§ **Material for this exercise**

——

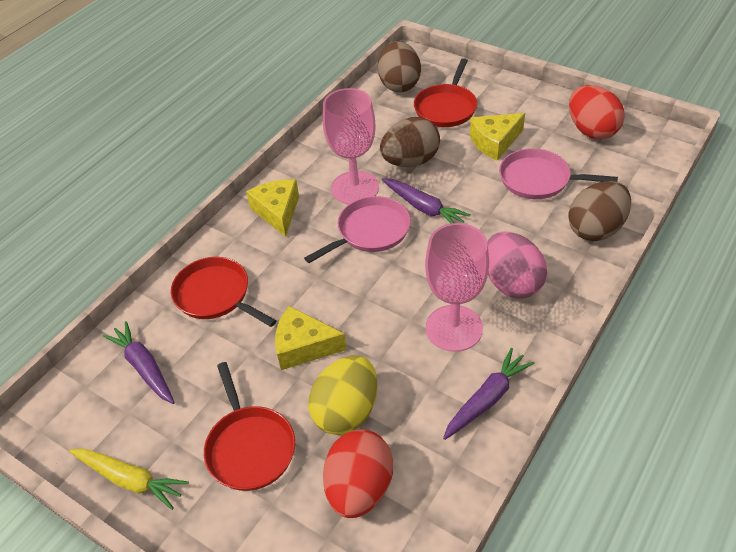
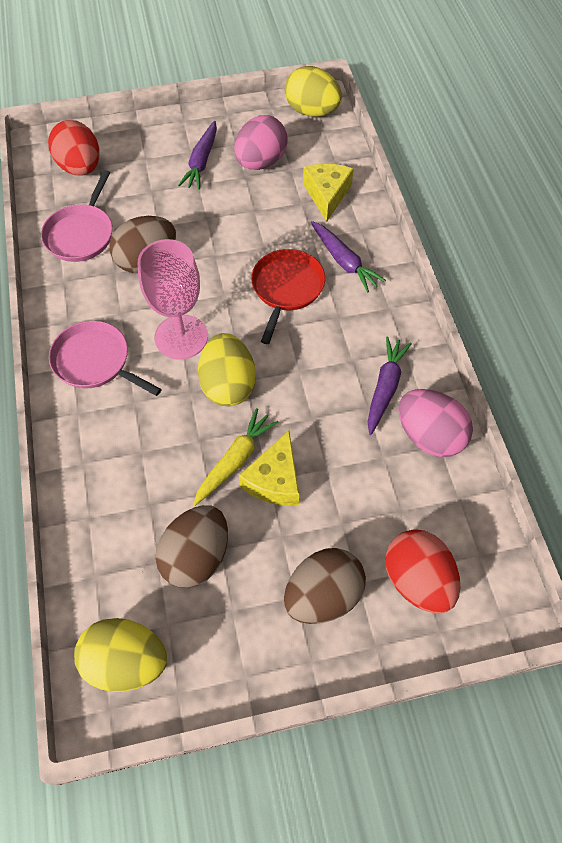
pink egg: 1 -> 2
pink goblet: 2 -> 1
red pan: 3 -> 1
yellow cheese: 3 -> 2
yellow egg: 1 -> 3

——

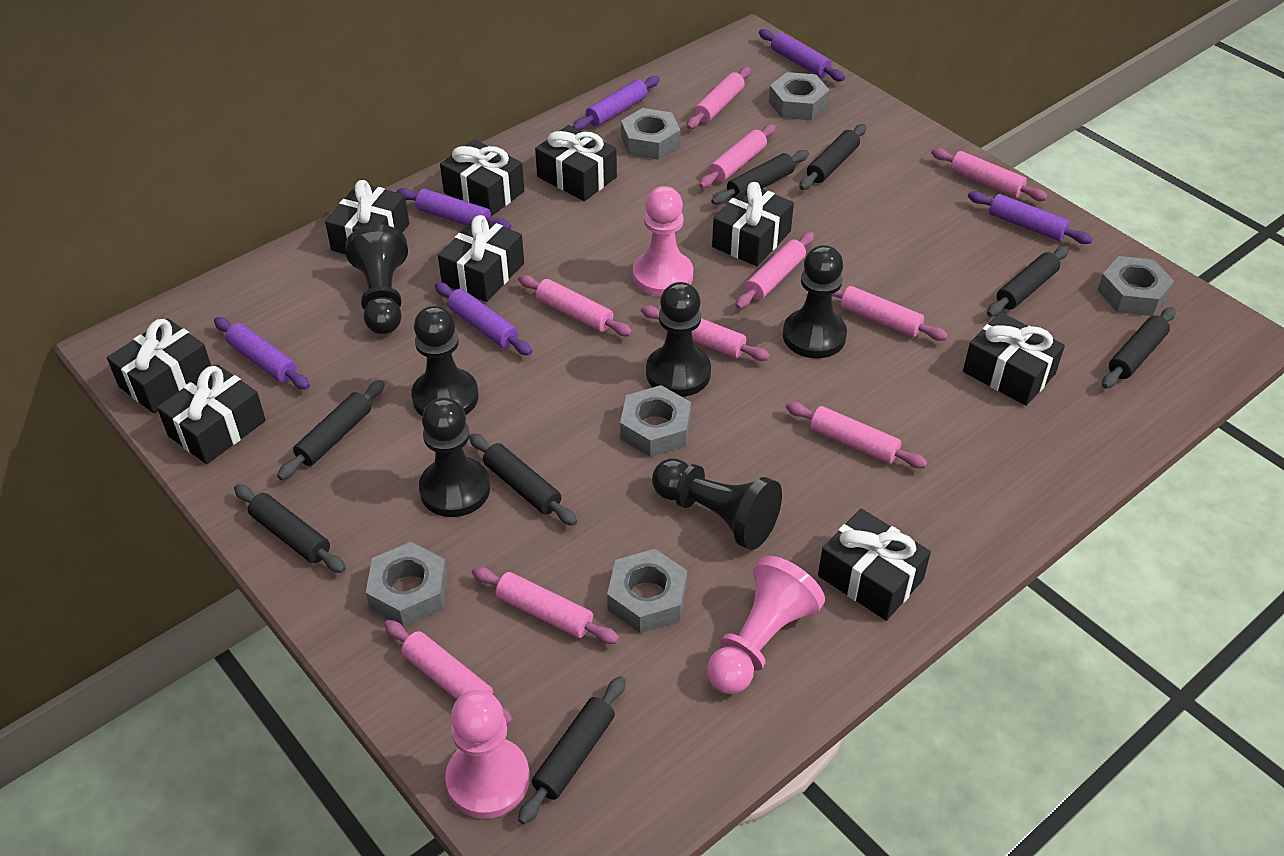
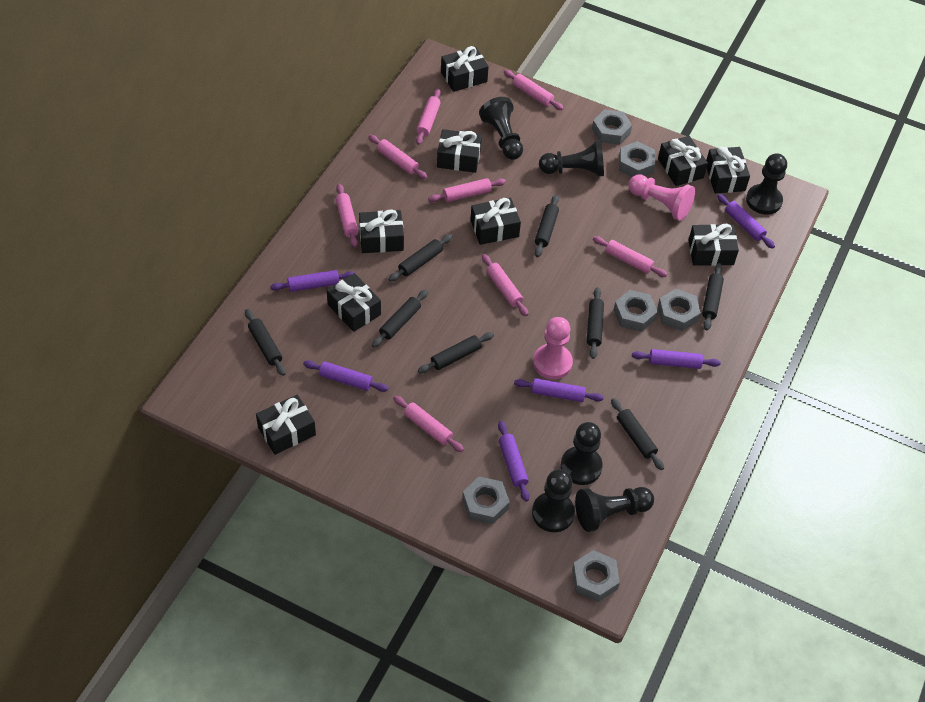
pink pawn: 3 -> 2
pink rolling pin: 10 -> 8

——

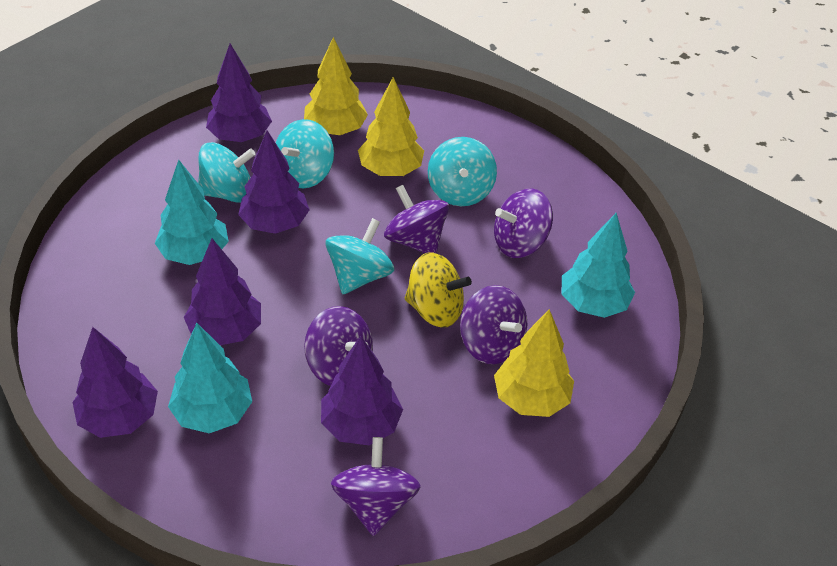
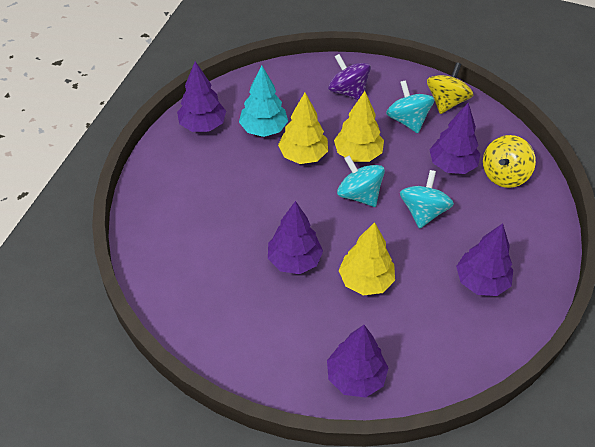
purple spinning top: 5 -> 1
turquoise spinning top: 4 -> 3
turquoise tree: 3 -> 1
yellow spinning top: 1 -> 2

——

Count how many lines of the listing include "pink". Nothing but the number is wanted.

4